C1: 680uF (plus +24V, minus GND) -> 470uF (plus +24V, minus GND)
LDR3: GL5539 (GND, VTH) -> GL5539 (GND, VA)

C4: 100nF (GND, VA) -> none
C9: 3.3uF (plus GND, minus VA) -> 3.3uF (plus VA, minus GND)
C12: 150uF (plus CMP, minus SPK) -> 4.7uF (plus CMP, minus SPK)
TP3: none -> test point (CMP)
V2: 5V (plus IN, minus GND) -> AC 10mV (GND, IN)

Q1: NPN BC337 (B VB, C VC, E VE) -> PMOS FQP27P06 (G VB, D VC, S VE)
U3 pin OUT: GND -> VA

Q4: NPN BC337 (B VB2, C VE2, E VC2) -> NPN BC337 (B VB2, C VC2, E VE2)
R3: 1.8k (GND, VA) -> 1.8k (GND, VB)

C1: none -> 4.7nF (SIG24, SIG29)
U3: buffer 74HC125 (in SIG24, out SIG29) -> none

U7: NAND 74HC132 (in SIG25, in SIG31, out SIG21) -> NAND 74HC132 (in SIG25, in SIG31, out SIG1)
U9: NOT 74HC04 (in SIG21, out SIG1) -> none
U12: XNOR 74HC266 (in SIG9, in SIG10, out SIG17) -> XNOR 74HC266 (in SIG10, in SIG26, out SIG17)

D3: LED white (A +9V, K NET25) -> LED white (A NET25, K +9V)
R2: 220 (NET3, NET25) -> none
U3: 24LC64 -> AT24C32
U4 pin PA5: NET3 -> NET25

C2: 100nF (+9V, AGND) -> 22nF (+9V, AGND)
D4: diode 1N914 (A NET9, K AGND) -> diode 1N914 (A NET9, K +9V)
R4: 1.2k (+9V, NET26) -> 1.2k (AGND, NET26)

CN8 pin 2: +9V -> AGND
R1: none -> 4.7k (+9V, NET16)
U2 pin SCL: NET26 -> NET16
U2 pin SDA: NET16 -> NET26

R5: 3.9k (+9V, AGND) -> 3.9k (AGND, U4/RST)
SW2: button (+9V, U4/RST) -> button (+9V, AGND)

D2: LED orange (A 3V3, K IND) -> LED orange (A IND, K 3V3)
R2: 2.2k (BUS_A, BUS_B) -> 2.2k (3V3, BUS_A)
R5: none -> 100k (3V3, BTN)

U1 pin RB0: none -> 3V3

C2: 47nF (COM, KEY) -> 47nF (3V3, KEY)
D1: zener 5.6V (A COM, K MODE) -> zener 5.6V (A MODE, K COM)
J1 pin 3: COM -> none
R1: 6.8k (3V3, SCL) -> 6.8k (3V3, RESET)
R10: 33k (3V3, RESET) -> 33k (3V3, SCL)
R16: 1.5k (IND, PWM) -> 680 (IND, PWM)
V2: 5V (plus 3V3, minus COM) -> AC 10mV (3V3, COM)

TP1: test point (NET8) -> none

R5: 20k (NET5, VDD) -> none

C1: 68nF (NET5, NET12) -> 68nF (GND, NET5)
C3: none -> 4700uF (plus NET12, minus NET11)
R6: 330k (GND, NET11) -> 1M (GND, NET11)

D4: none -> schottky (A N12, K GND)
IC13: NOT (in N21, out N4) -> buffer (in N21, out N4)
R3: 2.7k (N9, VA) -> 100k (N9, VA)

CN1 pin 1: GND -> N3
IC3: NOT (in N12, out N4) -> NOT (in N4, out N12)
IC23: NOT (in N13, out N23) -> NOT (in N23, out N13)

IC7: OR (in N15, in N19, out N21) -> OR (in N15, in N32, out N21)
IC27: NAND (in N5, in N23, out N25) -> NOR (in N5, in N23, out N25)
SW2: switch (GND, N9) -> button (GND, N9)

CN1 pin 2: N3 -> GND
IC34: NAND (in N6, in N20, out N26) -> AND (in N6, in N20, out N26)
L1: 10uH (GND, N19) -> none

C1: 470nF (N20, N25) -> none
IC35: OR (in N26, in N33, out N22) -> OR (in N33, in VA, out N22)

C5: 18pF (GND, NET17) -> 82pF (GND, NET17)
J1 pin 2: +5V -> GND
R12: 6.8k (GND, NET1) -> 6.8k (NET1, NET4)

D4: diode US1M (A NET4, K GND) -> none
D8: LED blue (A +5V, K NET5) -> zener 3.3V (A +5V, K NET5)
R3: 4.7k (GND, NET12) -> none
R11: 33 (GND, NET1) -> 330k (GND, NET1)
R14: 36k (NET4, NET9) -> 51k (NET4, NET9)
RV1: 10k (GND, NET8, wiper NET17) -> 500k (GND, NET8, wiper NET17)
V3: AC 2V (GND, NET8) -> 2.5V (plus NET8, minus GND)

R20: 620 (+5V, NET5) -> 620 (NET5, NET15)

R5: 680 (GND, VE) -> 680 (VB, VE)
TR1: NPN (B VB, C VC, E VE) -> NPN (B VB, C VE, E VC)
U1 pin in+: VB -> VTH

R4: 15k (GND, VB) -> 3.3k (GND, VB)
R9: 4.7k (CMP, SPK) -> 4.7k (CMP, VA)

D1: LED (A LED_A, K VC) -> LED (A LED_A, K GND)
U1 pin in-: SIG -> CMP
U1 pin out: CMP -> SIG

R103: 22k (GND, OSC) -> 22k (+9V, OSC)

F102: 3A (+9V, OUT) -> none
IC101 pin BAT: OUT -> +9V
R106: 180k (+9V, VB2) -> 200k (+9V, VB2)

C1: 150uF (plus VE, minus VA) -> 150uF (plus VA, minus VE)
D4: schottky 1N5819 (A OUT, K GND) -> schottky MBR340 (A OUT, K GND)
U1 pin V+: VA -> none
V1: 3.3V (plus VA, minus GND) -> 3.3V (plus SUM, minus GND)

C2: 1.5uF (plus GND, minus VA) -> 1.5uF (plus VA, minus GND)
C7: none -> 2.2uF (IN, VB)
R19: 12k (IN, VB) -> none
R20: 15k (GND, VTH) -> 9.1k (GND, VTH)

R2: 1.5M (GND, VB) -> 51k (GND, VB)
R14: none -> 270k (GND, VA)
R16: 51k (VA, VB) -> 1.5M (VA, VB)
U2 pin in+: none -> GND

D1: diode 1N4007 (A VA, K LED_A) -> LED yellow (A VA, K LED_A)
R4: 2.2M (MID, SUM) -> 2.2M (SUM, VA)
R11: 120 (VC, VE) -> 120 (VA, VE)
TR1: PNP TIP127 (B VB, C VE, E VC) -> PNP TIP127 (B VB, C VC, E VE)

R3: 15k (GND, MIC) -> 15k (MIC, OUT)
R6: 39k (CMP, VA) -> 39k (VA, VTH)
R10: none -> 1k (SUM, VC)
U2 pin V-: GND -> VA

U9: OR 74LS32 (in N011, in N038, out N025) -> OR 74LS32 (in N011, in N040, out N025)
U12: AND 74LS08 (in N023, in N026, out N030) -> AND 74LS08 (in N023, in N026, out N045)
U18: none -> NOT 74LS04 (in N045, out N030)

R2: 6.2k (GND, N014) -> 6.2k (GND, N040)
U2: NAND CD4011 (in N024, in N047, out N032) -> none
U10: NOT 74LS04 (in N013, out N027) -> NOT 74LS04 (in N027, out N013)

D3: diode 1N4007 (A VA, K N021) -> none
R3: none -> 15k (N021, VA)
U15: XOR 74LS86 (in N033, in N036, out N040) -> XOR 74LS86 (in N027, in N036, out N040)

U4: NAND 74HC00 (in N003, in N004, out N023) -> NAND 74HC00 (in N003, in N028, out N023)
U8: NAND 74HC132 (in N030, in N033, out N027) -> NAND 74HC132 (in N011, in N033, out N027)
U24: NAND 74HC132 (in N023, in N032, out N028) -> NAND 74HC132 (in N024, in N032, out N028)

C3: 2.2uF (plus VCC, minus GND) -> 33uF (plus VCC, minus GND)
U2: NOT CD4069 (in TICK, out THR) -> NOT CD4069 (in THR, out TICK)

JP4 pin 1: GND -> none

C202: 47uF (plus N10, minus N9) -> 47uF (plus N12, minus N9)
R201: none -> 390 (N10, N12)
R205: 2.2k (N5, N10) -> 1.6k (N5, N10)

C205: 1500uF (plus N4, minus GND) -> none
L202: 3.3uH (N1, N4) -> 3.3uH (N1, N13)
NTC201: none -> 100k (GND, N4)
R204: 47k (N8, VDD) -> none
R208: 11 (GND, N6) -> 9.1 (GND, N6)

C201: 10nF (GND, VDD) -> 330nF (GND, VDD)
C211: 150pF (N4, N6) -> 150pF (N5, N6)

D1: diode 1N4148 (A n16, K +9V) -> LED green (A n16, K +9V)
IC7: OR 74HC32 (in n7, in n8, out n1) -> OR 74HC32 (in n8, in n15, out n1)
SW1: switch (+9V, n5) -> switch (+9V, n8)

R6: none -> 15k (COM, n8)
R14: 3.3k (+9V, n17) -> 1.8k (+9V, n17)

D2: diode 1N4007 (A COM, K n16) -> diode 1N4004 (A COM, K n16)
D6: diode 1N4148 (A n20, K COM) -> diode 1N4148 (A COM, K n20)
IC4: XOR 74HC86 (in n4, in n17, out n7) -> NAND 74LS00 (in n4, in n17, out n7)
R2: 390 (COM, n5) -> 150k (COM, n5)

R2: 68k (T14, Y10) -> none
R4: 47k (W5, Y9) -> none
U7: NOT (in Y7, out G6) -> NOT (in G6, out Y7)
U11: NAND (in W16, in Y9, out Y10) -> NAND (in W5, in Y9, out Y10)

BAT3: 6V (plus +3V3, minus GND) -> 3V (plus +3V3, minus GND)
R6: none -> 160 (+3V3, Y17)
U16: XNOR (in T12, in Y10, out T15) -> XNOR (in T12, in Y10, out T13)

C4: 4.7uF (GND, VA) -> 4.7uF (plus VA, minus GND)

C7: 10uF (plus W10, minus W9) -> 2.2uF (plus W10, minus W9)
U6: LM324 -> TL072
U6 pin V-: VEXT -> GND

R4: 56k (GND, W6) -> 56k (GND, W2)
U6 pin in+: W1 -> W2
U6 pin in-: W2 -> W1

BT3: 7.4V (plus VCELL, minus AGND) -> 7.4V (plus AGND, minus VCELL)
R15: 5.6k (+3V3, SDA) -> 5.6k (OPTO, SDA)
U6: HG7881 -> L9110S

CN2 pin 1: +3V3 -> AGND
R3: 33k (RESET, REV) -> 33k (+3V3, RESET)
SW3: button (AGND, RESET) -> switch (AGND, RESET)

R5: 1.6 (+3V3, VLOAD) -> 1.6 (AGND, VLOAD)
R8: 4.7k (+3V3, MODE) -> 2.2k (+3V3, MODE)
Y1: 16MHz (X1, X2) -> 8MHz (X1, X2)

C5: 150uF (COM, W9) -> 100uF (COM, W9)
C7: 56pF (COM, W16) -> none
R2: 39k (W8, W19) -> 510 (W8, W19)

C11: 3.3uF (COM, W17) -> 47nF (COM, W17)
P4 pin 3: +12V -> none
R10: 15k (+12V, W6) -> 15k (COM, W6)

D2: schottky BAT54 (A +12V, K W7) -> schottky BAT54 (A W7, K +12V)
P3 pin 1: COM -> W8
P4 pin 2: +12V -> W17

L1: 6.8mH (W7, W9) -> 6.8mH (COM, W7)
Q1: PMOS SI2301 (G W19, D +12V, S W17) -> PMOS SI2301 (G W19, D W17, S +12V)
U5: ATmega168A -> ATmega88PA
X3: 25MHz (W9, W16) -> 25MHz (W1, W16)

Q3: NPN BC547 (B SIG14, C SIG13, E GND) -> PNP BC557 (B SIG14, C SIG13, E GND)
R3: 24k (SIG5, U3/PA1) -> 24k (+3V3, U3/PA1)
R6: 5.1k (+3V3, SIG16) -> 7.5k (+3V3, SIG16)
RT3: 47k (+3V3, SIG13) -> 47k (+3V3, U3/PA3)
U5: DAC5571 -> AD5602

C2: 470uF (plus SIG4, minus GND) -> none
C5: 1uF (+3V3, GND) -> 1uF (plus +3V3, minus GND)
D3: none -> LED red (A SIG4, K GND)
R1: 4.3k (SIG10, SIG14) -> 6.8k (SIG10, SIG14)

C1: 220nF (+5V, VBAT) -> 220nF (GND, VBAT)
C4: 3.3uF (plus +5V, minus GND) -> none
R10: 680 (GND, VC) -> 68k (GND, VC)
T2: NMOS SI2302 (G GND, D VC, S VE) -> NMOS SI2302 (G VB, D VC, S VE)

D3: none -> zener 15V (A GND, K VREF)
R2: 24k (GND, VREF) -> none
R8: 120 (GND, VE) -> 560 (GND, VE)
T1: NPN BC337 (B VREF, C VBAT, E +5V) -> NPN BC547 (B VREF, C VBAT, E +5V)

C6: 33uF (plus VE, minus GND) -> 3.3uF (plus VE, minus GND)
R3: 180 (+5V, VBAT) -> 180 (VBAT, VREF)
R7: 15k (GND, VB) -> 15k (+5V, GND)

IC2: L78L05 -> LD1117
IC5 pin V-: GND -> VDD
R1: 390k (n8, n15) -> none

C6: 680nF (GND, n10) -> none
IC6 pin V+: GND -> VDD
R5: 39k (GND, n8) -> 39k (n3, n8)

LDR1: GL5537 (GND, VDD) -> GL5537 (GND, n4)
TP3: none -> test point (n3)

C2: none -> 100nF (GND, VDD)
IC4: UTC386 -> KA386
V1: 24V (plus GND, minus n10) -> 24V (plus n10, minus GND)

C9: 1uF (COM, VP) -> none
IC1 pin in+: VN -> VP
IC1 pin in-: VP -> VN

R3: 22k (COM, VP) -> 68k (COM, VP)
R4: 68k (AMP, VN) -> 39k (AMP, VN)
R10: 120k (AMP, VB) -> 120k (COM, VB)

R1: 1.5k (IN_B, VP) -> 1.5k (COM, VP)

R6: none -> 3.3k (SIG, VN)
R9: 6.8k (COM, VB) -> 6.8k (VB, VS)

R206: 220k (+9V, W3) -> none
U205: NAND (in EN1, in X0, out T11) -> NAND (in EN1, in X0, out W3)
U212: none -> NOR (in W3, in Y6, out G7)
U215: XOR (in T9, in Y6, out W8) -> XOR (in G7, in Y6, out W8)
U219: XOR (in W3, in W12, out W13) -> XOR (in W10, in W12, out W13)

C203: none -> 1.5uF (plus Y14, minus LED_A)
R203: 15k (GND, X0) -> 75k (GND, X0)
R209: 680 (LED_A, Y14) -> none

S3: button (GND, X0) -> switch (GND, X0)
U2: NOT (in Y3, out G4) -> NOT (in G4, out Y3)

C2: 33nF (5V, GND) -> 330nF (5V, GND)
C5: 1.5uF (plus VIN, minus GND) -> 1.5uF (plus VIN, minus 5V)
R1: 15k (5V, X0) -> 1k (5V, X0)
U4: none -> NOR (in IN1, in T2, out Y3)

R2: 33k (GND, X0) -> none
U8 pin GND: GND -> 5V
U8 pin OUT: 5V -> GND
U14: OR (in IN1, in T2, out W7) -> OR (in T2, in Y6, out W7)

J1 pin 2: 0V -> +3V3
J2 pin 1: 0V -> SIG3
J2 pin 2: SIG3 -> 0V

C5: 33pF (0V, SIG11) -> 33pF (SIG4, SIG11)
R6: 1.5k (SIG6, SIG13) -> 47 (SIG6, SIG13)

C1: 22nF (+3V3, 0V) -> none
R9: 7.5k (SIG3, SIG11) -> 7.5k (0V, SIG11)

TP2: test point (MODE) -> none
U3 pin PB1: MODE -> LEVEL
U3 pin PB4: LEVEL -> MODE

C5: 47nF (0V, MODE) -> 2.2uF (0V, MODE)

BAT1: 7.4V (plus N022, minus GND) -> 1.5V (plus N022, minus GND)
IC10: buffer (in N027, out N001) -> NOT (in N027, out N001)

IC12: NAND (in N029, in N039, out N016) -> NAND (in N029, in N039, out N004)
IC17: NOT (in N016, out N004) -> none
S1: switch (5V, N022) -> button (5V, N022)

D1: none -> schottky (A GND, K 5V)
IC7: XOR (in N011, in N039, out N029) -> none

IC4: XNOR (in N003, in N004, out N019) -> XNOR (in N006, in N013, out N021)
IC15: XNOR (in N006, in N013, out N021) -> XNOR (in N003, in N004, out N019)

DIRECTIONS: Copy out every line from the records that has the word "zener".

OUTPUT BELOW:
D1: zener 5.6V (A COM, K MODE) -> zener 5.6V (A MODE, K COM)
D8: LED blue (A +5V, K NET5) -> zener 3.3V (A +5V, K NET5)
D3: none -> zener 15V (A GND, K VREF)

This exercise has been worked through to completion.